[[ Listed records open ]]
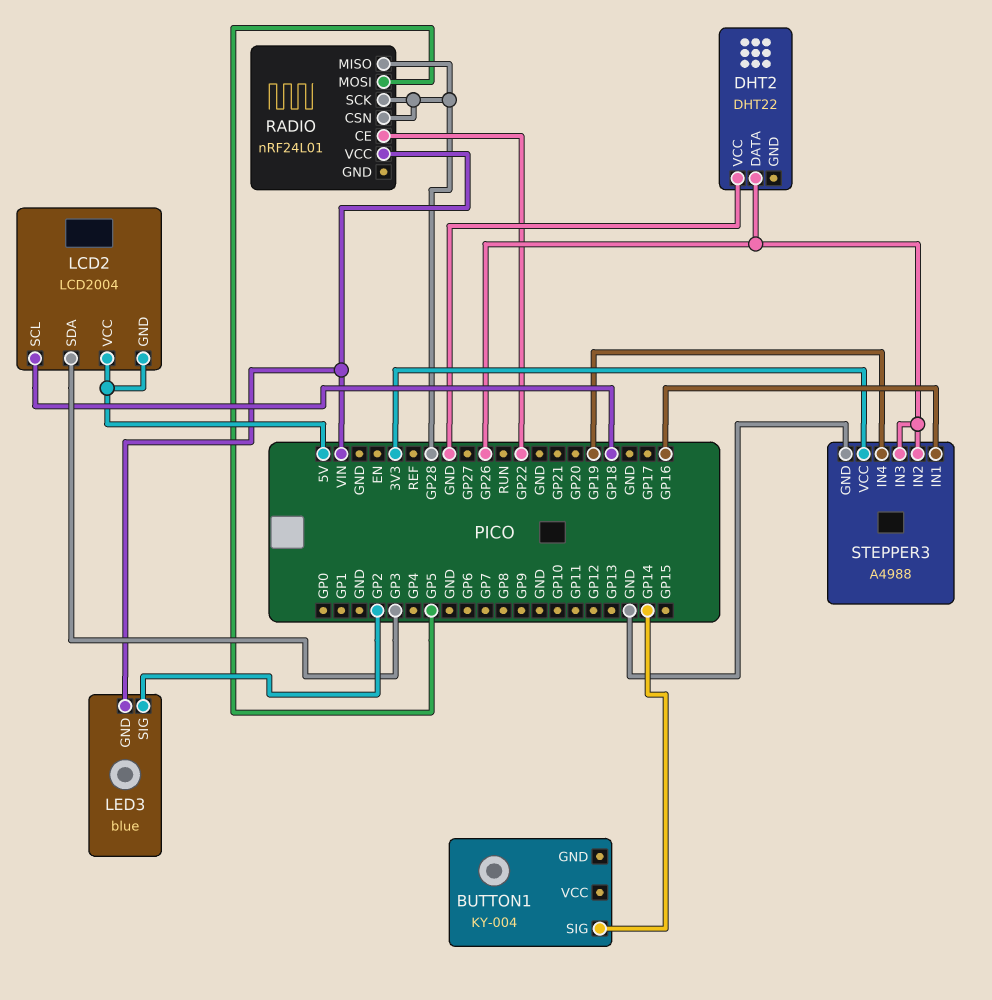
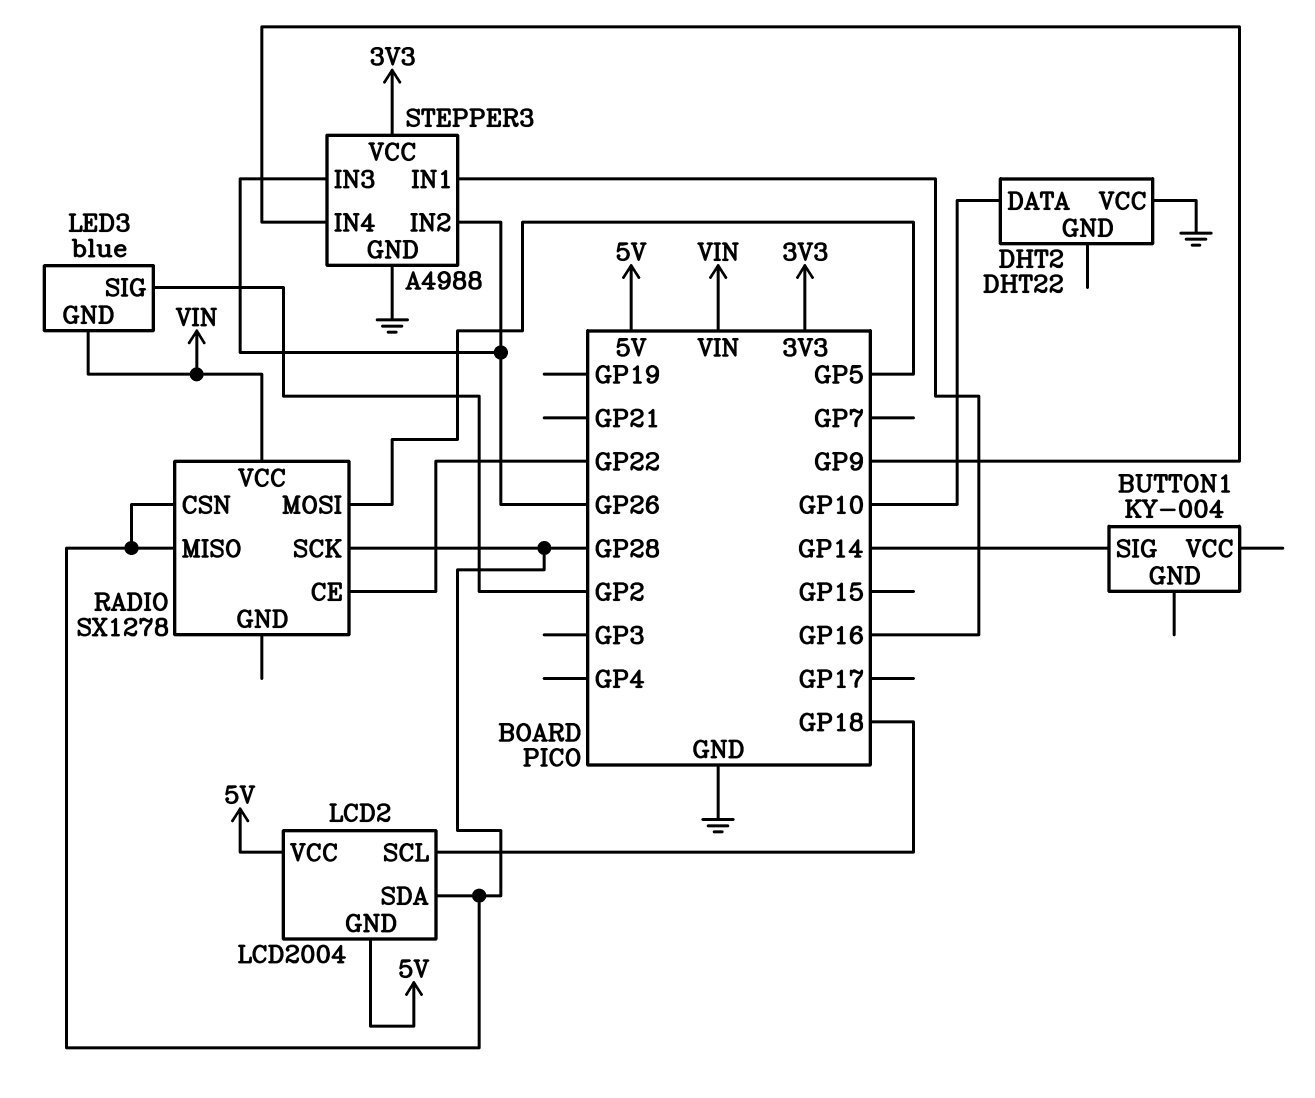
DHT2 pin DATA: GP26 -> GP10
LCD2 pin SDA: GP3 -> GP28
RADIO: nRF24L01 -> SX1278
STEPPER3 pin IN4: GP19 -> GP9

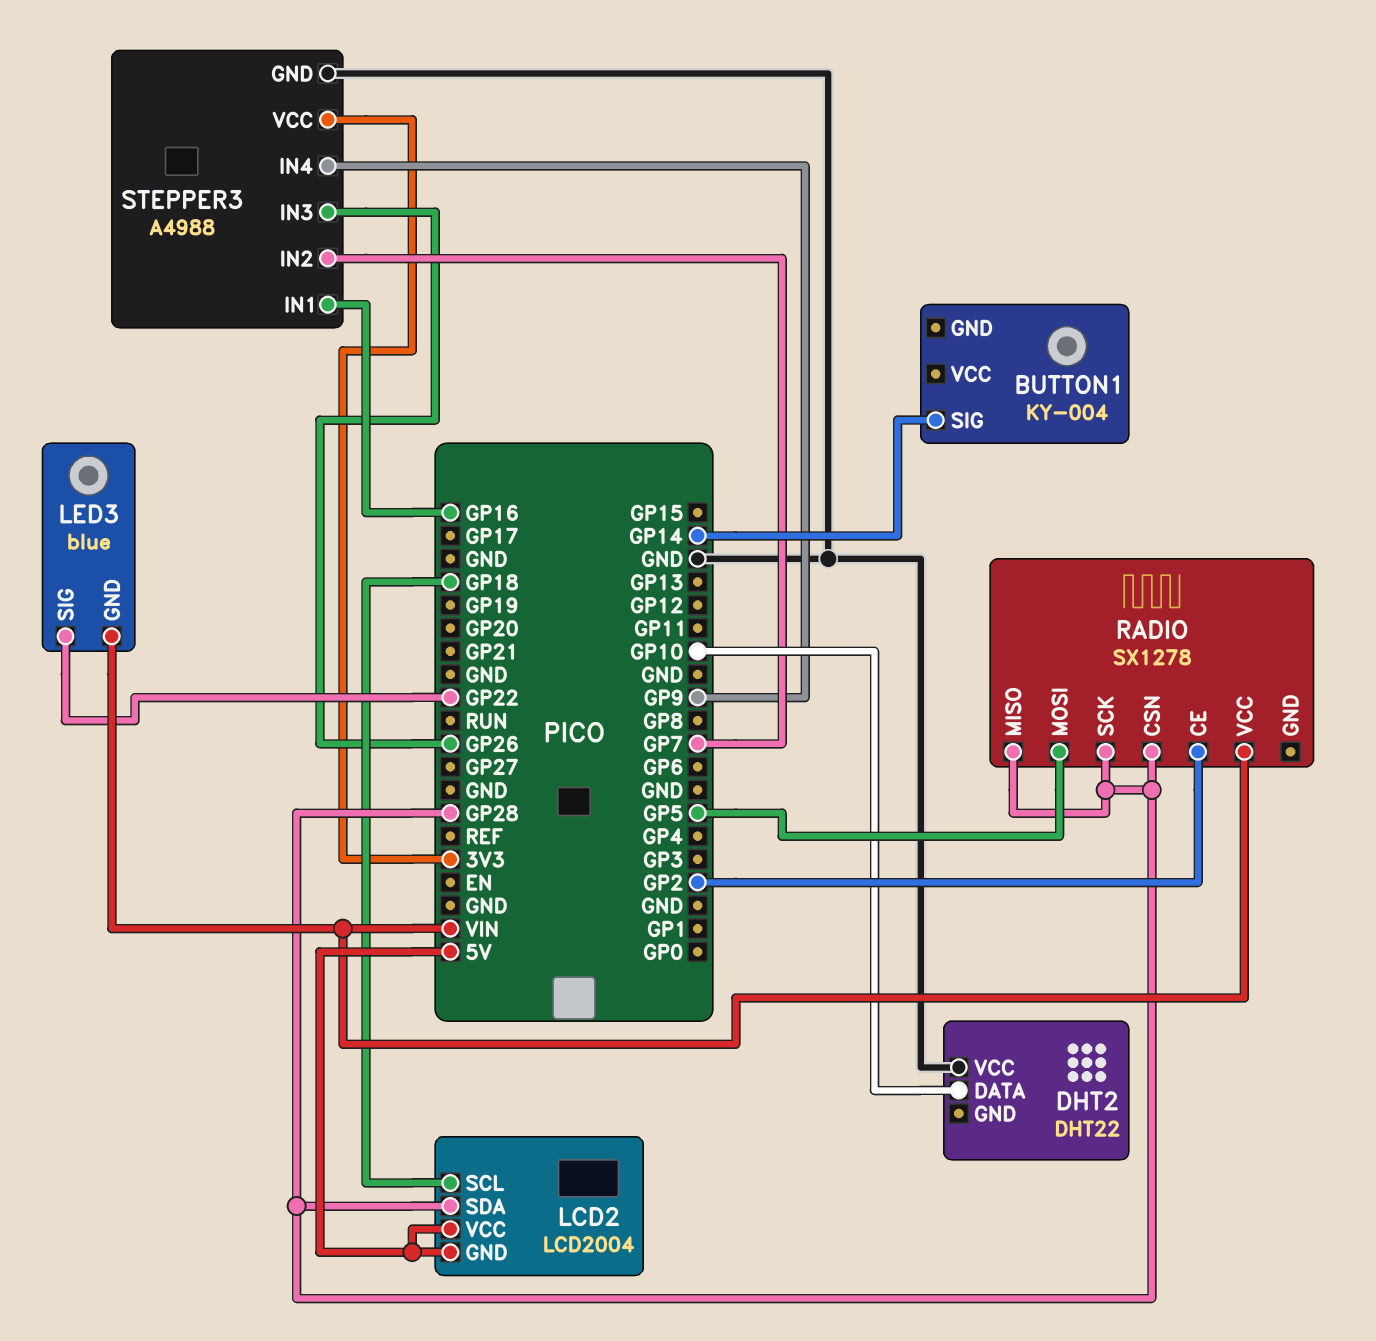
LED3 pin SIG: GP2 -> GP22
RADIO pin CE: GP22 -> GP2
STEPPER3 pin IN2: GP26 -> GP7

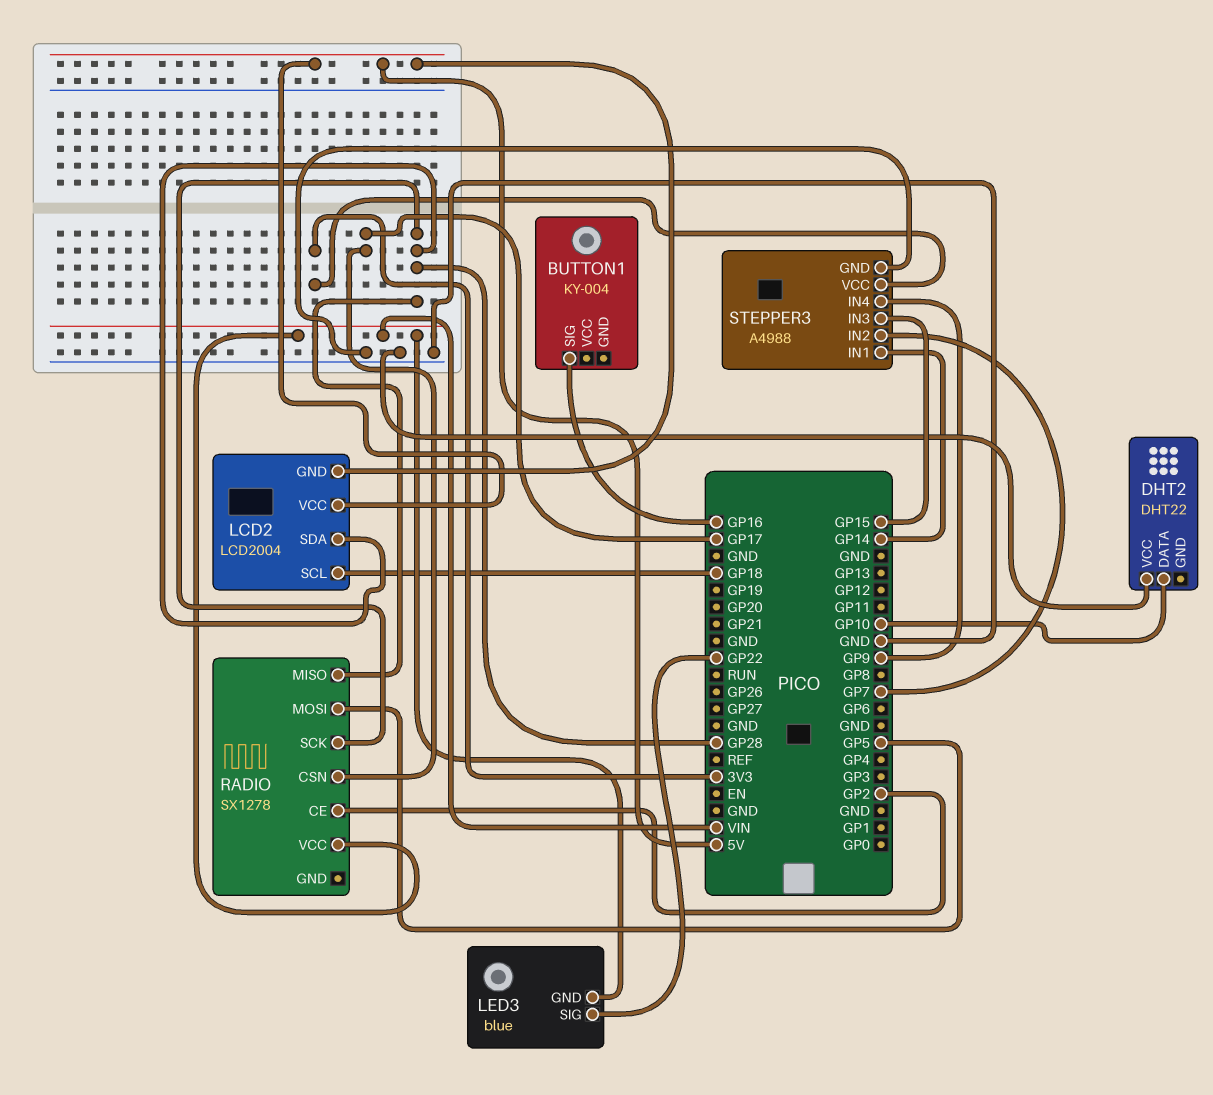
BUTTON1 pin SIG: GP14 -> GP16
RADIO pin CSN: GP28 -> GP17
STEPPER3 pin IN1: GP16 -> GP14
STEPPER3 pin IN3: GP26 -> GP15

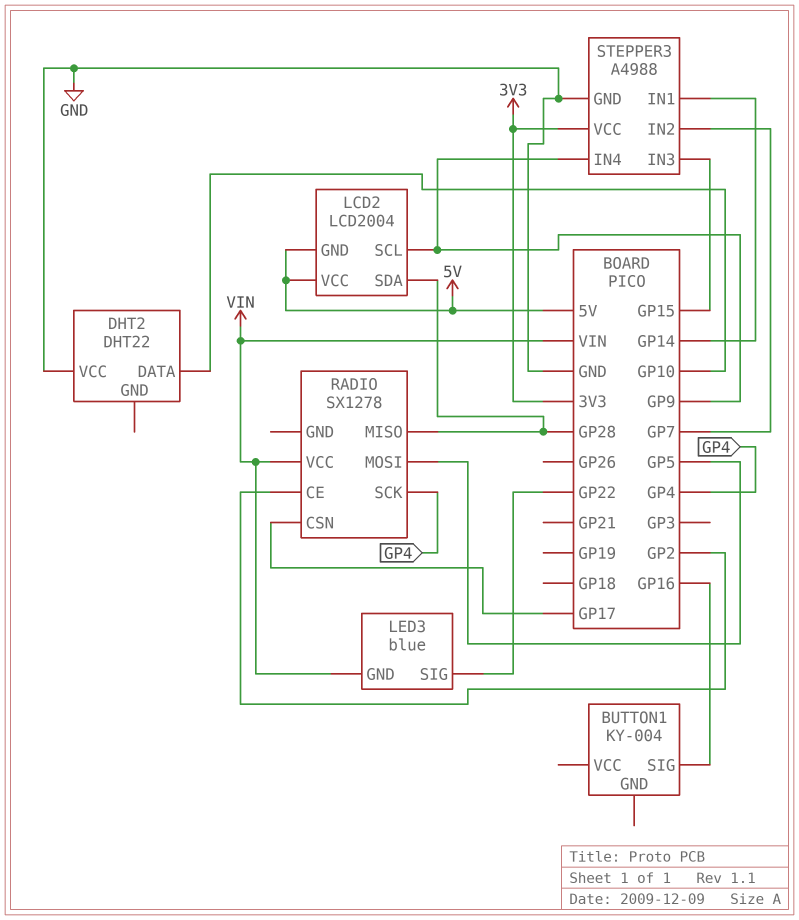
LCD2 pin SCL: GP18 -> GP9
RADIO pin SCK: GP28 -> GP4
[[ Listed records closed ]]
**Task objective:** Give again, word for word, each line from the one holding "LED3 pin SIG: GP2 -> GP22" through the end of the entries, and leave out any picture.

**Result of the exercise:**
LED3 pin SIG: GP2 -> GP22
RADIO pin CE: GP22 -> GP2
STEPPER3 pin IN2: GP26 -> GP7

BUTTON1 pin SIG: GP14 -> GP16
RADIO pin CSN: GP28 -> GP17
STEPPER3 pin IN1: GP16 -> GP14
STEPPER3 pin IN3: GP26 -> GP15

LCD2 pin SCL: GP18 -> GP9
RADIO pin SCK: GP28 -> GP4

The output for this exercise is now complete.